▶ _What you should do_:
Begin with the line containing "(371, 206) = (231, 460): pink duck -> none" and end with the last line of the data below; return those lines exactly, and only those.
==== Stored data
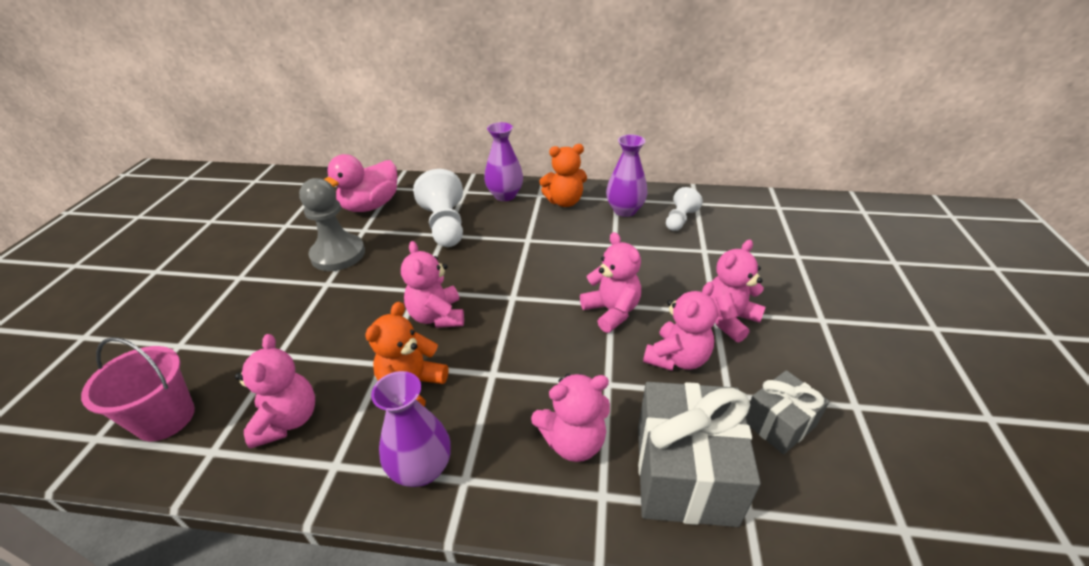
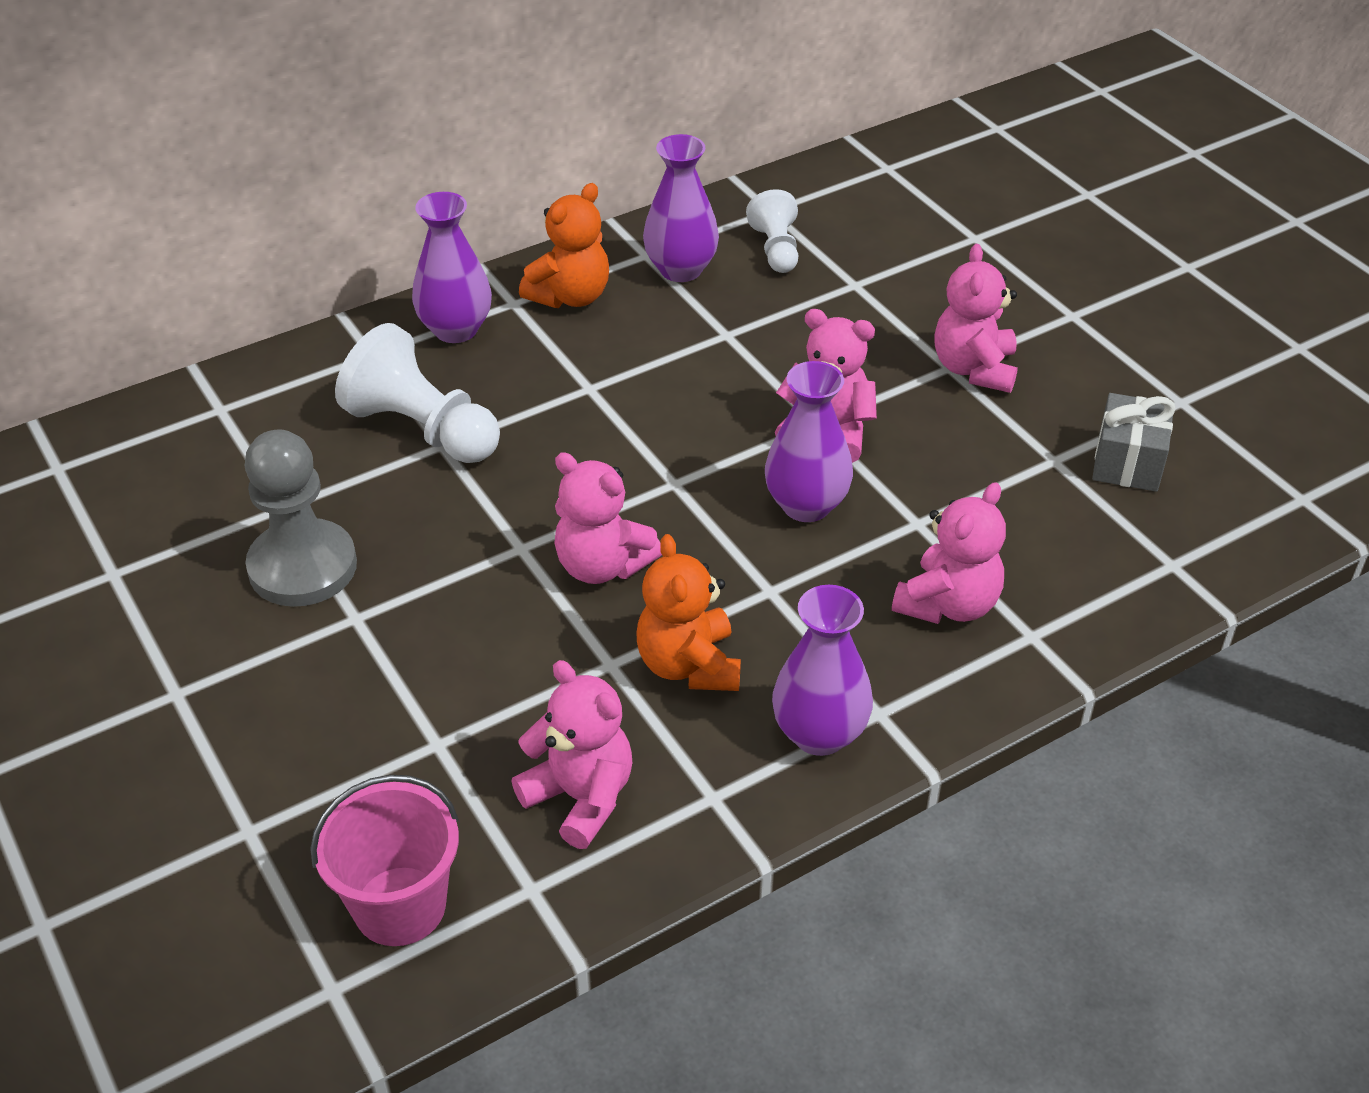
camera: 40 degrees left, 5 degrees up
(371, 206) = (231, 460): pink duck -> none
(560, 341) = (806, 505): none -> purple vase
(677, 358) = (963, 449): pink teddy bear -> none
(685, 473) = (1087, 566): grey gift -> none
========
▶ _Answer to this task_:
(371, 206) = (231, 460): pink duck -> none
(560, 341) = (806, 505): none -> purple vase
(677, 358) = (963, 449): pink teddy bear -> none
(685, 473) = (1087, 566): grey gift -> none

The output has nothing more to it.